§ The task
Your answer should consist of the lines in the data below that contain "brown".

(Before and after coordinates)
*** Block opens ***
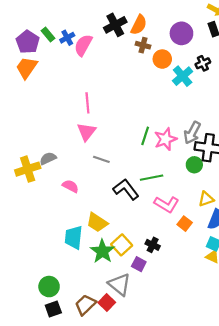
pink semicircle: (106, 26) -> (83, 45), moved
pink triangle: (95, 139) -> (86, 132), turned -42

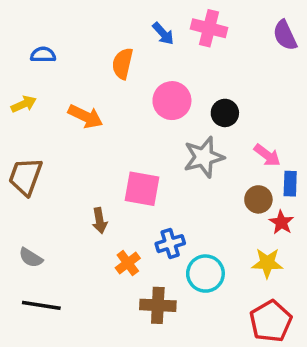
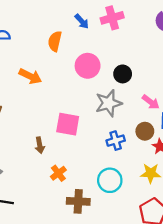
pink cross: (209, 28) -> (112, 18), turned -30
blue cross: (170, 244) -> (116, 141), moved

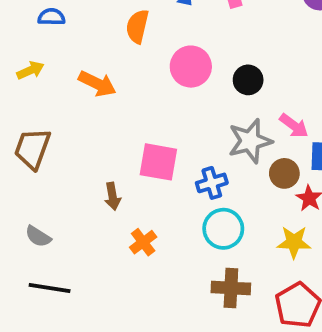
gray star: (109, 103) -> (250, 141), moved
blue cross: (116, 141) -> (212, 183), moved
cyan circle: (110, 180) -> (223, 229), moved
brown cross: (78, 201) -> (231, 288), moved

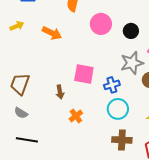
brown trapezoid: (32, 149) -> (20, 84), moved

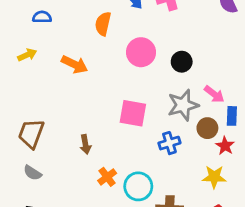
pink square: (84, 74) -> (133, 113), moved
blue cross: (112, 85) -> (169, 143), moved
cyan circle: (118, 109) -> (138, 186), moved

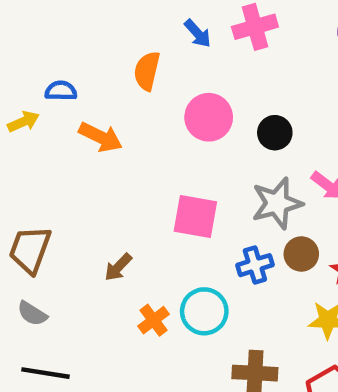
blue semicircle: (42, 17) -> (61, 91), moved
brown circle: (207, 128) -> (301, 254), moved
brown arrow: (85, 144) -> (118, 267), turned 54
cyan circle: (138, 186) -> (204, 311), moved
*** Block closes ***
§ Output for this task
brown cross: (78, 201) -> (231, 288), moved
brown trapezoid: (32, 149) -> (20, 84), moved
brown circle: (207, 128) -> (301, 254), moved
brown arrow: (85, 144) -> (118, 267), turned 54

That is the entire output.